What the task asks →
Where the records below reach the line containing "pulverizador (gris) 692", start transcribing, and end with the line containing "rosquilla (morado) 545", exactly and with nothing else added.

(Stored dataset items)
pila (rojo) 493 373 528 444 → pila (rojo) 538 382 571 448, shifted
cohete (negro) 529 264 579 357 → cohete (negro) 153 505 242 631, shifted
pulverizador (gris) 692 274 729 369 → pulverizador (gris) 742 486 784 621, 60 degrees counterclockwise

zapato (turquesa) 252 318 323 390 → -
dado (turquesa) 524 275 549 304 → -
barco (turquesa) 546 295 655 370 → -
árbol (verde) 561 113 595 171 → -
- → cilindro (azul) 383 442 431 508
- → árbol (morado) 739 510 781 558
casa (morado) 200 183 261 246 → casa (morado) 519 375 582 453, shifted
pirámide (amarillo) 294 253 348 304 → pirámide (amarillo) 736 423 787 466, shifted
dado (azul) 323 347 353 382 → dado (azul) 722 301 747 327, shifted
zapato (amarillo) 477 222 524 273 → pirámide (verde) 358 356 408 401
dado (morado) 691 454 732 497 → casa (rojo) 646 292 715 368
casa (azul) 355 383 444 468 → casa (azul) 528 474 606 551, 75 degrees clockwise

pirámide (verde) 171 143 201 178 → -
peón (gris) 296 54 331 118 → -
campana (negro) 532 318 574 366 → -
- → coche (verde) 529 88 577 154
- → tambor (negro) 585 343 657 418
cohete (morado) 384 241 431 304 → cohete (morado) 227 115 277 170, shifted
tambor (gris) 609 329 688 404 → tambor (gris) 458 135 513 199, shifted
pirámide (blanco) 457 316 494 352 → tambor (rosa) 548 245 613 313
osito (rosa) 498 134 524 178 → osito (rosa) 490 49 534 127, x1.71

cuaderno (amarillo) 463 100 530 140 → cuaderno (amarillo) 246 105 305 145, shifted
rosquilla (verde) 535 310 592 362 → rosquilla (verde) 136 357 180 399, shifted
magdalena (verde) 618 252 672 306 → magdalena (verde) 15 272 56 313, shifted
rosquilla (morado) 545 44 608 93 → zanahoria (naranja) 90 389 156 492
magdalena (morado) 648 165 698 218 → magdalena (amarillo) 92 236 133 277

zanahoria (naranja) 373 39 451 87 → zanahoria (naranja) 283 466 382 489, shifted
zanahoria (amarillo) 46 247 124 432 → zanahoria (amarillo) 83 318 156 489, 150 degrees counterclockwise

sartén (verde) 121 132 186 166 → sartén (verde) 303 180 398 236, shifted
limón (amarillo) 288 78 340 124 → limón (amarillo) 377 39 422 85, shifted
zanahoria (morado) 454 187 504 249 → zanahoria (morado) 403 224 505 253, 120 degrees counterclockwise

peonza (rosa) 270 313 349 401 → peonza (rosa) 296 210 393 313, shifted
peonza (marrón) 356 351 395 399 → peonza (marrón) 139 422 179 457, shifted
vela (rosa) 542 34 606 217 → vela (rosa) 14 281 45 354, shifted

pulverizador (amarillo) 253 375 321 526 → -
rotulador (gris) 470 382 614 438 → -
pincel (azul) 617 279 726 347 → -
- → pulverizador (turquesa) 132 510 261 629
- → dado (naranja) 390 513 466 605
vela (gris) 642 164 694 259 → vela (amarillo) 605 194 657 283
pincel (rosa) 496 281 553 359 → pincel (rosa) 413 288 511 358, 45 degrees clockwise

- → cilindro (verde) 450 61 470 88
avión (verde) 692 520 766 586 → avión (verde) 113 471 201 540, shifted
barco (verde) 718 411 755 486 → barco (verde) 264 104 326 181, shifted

Solution for this problem →
pulverizador (gris) 692 274 729 369 → pulverizador (gris) 742 486 784 621, 60 degrees counterclockwise

zapato (turquesa) 252 318 323 390 → -
dado (turquesa) 524 275 549 304 → -
barco (turquesa) 546 295 655 370 → -
árbol (verde) 561 113 595 171 → -
- → cilindro (azul) 383 442 431 508
- → árbol (morado) 739 510 781 558
casa (morado) 200 183 261 246 → casa (morado) 519 375 582 453, shifted
pirámide (amarillo) 294 253 348 304 → pirámide (amarillo) 736 423 787 466, shifted
dado (azul) 323 347 353 382 → dado (azul) 722 301 747 327, shifted
zapato (amarillo) 477 222 524 273 → pirámide (verde) 358 356 408 401
dado (morado) 691 454 732 497 → casa (rojo) 646 292 715 368
casa (azul) 355 383 444 468 → casa (azul) 528 474 606 551, 75 degrees clockwise

pirámide (verde) 171 143 201 178 → -
peón (gris) 296 54 331 118 → -
campana (negro) 532 318 574 366 → -
- → coche (verde) 529 88 577 154
- → tambor (negro) 585 343 657 418
cohete (morado) 384 241 431 304 → cohete (morado) 227 115 277 170, shifted
tambor (gris) 609 329 688 404 → tambor (gris) 458 135 513 199, shifted
pirámide (blanco) 457 316 494 352 → tambor (rosa) 548 245 613 313
osito (rosa) 498 134 524 178 → osito (rosa) 490 49 534 127, x1.71

cuaderno (amarillo) 463 100 530 140 → cuaderno (amarillo) 246 105 305 145, shifted
rosquilla (verde) 535 310 592 362 → rosquilla (verde) 136 357 180 399, shifted
magdalena (verde) 618 252 672 306 → magdalena (verde) 15 272 56 313, shifted
rosquilla (morado) 545 44 608 93 → zanahoria (naranja) 90 389 156 492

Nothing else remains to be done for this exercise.